▶ [Instructions to follow]:
Return every line from the listing where the word "dispenser" occurs.

··· Data for the task ···

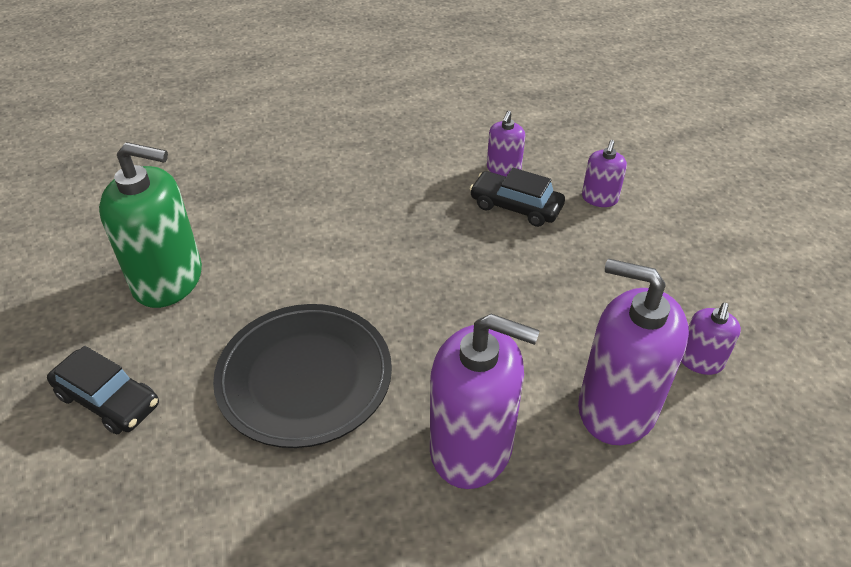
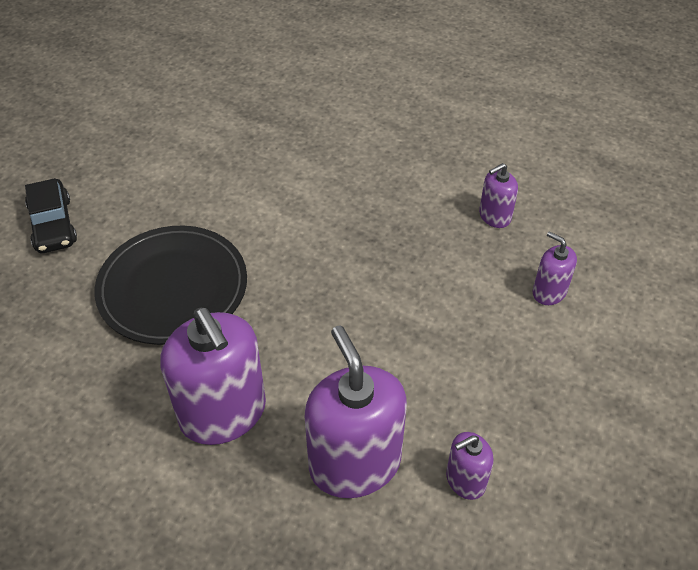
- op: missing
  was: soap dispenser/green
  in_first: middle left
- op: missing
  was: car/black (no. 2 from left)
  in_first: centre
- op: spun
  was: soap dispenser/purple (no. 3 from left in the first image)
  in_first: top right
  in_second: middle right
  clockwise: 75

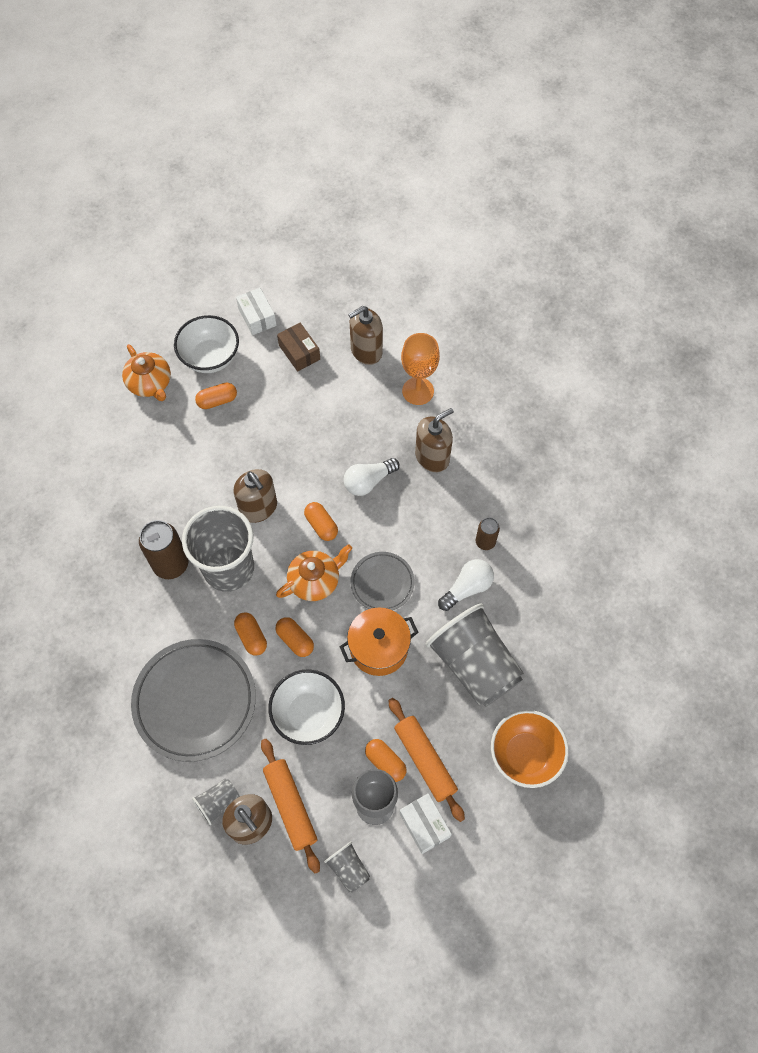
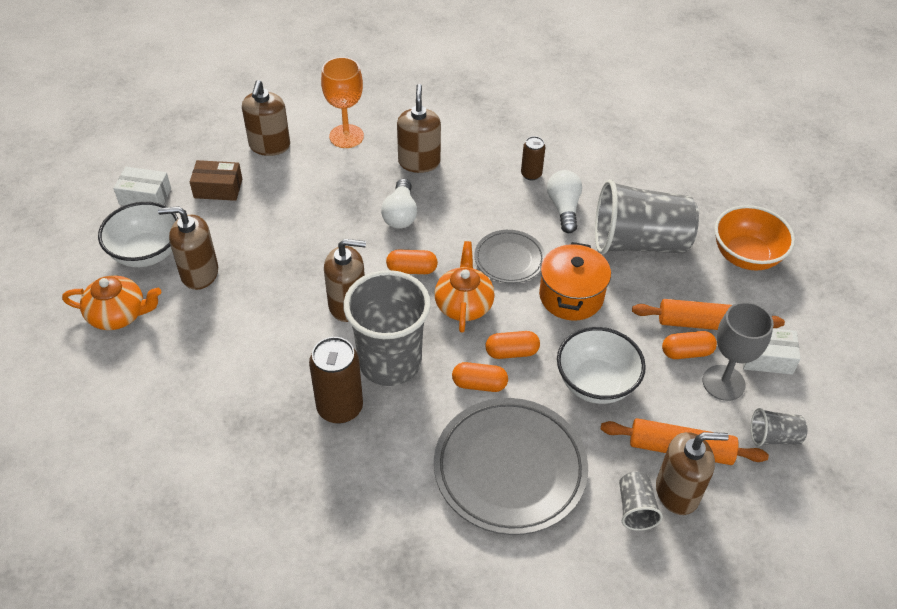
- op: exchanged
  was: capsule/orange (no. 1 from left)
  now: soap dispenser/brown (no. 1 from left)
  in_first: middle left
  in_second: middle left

···

▶ [Exercise output]:
  was: soap dispenser/green
  was: soap dispenser/purple (no. 3 from left in the first image)
  now: soap dispenser/brown (no. 1 from left)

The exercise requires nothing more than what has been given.